WHAT THIS TASK INVOLVES -> From the records below, please repeat exactly the line that has "karen@module: [360,460,642,634] ->", the line that has "karen@module: [579,682,1002,944] ->", and every line between them, and nothing else.

[Stored data entries]
== Segment start ==
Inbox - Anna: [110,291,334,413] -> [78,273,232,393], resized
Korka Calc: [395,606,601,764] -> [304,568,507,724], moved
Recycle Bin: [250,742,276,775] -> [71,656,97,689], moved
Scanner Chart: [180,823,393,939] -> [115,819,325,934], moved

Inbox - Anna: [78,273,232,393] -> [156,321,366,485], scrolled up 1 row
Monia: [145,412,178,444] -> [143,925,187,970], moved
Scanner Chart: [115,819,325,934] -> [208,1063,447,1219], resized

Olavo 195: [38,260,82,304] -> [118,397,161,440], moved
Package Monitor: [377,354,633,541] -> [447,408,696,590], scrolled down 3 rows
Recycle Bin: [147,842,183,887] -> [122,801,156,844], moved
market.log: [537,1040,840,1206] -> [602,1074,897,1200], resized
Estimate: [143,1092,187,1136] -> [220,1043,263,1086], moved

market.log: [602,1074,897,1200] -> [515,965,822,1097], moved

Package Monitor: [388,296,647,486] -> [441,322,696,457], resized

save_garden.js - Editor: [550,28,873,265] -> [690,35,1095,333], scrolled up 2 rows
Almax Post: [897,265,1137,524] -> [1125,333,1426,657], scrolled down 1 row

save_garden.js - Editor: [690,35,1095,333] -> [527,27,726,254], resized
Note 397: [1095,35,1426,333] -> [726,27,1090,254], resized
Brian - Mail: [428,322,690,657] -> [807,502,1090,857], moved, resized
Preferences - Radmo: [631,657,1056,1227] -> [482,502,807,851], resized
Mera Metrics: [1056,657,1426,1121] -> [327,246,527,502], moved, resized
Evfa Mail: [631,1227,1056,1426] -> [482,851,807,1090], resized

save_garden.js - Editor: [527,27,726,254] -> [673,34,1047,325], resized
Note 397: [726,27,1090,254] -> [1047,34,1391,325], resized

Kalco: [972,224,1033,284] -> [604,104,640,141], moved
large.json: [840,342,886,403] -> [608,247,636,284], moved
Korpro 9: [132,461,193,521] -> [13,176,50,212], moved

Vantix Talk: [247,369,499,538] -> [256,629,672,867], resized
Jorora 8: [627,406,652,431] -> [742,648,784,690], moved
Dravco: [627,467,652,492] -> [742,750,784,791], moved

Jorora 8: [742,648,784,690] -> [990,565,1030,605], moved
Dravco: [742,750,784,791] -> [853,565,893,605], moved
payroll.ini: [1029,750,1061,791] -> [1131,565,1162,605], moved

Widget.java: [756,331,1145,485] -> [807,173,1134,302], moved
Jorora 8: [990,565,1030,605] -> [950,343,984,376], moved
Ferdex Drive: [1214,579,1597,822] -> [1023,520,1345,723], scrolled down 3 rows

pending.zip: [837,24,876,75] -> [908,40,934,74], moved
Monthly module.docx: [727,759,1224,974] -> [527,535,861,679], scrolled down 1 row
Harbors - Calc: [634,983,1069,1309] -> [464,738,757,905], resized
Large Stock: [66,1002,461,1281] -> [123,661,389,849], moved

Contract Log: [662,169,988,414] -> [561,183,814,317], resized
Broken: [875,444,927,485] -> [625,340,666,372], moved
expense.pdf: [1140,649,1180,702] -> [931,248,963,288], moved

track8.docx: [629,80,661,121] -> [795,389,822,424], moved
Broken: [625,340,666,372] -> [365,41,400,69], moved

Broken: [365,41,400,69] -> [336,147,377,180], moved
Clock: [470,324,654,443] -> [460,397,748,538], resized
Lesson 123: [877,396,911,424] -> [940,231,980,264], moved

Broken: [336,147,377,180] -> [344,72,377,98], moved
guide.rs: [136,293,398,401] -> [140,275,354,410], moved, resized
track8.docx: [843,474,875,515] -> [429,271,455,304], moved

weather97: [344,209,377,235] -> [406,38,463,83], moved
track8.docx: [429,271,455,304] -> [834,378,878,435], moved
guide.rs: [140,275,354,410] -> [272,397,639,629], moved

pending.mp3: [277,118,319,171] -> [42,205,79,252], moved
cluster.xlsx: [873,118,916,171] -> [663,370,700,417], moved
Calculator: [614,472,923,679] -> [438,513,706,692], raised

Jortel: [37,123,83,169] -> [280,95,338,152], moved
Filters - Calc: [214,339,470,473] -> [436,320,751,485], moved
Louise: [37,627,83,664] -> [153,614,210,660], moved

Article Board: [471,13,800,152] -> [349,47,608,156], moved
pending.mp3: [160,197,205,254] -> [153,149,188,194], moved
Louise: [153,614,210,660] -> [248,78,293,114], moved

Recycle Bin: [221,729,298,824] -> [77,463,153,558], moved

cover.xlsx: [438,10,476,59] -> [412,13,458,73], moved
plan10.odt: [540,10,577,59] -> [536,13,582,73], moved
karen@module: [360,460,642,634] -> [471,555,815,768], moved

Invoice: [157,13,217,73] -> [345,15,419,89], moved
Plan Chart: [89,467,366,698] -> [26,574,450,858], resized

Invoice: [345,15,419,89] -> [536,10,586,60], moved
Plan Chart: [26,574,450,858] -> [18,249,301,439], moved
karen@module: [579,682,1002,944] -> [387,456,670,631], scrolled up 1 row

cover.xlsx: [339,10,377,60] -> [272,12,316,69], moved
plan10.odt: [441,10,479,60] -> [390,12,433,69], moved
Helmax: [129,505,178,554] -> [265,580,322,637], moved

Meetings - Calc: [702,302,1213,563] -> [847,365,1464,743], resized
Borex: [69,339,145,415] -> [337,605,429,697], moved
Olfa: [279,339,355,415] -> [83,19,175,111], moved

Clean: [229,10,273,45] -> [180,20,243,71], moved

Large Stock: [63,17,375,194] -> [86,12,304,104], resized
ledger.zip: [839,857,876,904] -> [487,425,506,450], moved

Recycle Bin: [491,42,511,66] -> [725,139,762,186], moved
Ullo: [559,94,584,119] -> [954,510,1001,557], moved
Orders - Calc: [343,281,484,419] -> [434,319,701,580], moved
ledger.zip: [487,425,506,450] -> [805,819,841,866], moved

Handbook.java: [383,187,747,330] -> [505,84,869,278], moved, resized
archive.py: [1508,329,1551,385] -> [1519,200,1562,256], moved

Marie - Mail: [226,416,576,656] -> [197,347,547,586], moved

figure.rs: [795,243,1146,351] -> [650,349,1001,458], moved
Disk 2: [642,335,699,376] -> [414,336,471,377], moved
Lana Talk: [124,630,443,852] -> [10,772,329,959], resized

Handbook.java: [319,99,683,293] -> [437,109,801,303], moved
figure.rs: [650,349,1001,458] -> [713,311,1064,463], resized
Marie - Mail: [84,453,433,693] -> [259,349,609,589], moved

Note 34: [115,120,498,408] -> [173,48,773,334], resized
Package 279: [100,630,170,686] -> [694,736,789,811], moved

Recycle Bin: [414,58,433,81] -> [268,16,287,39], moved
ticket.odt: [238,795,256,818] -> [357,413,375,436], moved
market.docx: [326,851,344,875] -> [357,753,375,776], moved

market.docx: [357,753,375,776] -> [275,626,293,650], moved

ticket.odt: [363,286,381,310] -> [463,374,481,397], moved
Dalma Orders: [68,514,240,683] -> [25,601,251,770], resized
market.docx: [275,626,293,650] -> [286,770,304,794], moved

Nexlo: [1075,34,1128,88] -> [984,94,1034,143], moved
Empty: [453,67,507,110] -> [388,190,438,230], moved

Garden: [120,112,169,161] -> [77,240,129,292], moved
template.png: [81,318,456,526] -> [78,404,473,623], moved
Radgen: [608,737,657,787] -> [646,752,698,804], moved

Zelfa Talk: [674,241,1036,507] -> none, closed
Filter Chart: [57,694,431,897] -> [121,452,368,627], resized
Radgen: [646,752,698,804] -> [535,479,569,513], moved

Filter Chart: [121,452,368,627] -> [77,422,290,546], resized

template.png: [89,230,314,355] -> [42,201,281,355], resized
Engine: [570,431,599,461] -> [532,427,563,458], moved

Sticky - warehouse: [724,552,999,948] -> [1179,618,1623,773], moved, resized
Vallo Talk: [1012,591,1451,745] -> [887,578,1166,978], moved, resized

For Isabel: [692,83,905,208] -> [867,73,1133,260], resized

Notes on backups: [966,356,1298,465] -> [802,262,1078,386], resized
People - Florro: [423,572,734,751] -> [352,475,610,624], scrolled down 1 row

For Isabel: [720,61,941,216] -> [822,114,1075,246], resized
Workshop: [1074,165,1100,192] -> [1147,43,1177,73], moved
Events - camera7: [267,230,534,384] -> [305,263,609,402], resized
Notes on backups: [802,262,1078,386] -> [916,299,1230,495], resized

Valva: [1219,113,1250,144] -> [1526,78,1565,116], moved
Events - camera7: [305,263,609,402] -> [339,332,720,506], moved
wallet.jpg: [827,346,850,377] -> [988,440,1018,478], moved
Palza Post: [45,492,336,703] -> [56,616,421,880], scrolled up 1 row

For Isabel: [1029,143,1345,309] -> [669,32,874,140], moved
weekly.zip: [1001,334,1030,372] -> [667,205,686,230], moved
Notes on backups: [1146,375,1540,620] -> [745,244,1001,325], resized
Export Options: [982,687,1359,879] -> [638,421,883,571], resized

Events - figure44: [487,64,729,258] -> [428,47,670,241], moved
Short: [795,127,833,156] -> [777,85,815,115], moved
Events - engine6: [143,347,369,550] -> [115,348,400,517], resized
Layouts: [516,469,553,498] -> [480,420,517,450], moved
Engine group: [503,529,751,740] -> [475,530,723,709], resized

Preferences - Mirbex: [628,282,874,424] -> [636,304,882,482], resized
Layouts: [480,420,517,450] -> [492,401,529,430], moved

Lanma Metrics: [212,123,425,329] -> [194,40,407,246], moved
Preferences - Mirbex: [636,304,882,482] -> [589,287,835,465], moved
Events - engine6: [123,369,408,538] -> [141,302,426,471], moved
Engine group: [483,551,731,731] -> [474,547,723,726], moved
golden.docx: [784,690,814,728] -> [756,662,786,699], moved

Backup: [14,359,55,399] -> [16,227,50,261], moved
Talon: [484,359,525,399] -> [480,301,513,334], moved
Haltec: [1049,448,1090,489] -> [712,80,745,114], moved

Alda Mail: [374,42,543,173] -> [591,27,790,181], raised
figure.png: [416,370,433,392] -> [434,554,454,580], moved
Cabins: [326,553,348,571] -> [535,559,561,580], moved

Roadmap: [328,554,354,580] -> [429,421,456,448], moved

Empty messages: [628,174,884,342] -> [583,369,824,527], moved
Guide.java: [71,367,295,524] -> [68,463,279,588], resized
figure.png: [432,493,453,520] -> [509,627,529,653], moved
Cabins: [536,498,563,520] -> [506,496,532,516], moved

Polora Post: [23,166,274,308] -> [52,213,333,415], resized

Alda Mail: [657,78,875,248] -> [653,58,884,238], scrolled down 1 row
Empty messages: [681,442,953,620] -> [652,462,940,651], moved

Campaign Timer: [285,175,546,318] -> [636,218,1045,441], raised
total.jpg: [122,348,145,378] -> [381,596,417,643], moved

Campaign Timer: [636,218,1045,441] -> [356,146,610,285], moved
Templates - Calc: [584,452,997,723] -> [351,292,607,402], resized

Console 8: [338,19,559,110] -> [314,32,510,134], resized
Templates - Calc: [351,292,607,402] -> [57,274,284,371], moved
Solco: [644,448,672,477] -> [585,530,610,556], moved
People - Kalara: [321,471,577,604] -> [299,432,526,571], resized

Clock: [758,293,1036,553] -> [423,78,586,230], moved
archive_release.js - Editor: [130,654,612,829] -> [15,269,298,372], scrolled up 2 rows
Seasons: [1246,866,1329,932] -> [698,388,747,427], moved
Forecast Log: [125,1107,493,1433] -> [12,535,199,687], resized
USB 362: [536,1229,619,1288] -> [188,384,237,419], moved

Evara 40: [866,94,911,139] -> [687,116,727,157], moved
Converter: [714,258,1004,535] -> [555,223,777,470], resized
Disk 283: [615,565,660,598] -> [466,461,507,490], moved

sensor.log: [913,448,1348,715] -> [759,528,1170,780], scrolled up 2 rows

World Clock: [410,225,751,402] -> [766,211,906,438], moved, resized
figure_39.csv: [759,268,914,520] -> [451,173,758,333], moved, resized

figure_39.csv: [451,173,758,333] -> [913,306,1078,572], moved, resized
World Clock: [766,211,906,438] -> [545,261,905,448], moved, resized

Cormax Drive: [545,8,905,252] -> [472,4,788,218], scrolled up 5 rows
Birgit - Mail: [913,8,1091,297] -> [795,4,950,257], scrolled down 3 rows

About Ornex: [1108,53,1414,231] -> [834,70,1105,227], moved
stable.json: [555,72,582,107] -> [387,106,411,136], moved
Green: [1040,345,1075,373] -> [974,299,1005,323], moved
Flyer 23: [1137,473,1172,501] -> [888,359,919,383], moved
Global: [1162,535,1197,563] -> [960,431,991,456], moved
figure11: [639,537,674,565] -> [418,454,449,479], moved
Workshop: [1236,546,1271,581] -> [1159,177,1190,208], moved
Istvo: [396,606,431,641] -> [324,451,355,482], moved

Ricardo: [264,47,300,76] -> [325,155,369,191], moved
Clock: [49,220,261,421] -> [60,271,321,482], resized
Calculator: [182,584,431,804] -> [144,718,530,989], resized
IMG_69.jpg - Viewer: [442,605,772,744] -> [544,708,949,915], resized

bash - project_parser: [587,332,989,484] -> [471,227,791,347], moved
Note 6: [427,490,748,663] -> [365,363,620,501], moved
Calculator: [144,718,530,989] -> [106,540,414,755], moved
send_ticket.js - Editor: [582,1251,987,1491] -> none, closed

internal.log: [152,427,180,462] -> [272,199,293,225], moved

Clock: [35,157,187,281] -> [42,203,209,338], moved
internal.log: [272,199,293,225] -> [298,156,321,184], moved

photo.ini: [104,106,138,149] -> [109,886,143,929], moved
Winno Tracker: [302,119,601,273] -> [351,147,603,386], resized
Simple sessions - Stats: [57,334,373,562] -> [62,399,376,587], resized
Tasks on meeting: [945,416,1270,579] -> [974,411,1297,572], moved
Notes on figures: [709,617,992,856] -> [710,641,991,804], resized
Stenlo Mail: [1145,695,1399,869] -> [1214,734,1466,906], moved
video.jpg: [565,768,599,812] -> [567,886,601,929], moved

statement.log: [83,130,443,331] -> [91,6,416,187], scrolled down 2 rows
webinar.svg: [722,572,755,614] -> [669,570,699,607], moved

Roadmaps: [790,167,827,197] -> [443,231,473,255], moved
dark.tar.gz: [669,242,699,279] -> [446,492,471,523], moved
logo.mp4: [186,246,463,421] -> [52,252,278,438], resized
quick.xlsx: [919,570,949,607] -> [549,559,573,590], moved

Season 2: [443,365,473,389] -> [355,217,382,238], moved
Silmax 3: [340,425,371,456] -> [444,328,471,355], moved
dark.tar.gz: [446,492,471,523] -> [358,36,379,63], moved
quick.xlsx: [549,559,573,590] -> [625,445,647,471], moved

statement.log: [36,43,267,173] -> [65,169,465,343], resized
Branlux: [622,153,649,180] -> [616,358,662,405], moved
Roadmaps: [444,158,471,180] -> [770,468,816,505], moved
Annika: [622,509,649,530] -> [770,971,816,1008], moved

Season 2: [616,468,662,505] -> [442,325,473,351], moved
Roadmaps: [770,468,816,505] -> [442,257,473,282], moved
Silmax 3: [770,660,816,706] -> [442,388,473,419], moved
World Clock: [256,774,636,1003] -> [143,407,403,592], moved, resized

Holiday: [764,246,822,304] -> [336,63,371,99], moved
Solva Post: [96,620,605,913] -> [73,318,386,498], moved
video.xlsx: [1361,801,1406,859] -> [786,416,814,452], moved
== Segment end ==
TASK RESULT ->
karen@module: [360,460,642,634] -> [471,555,815,768], moved

Invoice: [157,13,217,73] -> [345,15,419,89], moved
Plan Chart: [89,467,366,698] -> [26,574,450,858], resized

Invoice: [345,15,419,89] -> [536,10,586,60], moved
Plan Chart: [26,574,450,858] -> [18,249,301,439], moved
karen@module: [579,682,1002,944] -> [387,456,670,631], scrolled up 1 row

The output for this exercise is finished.